[START OF DATA TO PROCESS]
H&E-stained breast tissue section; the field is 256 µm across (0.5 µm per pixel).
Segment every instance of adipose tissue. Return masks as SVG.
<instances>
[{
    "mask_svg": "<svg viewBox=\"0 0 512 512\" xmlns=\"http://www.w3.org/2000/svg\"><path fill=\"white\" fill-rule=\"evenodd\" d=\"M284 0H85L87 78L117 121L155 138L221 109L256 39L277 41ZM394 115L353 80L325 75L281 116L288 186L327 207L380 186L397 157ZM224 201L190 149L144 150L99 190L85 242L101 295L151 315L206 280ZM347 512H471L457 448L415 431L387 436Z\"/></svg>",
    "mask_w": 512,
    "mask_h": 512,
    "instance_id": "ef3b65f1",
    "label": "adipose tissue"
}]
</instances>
[END OF DATA TO PROCESS]
[START OF DATA TO PROCESS]
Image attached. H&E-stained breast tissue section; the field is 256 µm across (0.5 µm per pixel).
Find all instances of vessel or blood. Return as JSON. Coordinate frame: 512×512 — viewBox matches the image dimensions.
[END OF DATA TO PROCESS]
[START OF DATA TO PROCESS]
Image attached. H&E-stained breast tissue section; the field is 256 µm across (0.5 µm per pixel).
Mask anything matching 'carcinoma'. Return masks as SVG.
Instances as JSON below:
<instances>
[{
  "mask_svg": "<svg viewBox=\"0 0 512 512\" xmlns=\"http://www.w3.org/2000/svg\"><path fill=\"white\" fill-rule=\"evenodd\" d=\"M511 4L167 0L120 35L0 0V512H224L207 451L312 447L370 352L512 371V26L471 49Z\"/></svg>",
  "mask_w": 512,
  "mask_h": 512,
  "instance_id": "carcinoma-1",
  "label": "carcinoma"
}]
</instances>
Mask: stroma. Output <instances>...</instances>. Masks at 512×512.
[END OF DATA TO PROCESS]
OBJECTIVE
Give again only the lines that run from the line with "Mask anything matching" to the line with "Mask: stroma. Output". Include both of those lines exactly as written.

TASK SOLUTION
Mask anything matching 'carcinoma'. Return masks as SVG.
Instances as JSON below:
<instances>
[{
  "mask_svg": "<svg viewBox=\"0 0 512 512\" xmlns=\"http://www.w3.org/2000/svg\"><path fill=\"white\" fill-rule=\"evenodd\" d=\"M511 4L167 0L120 35L0 0V512H224L207 451L312 447L370 352L512 371V26L471 49Z\"/></svg>",
  "mask_w": 512,
  "mask_h": 512,
  "instance_id": "carcinoma-1",
  "label": "carcinoma"
}]
</instances>
Mask: stroma. Output <instances>...</instances>. Masks at 512×512.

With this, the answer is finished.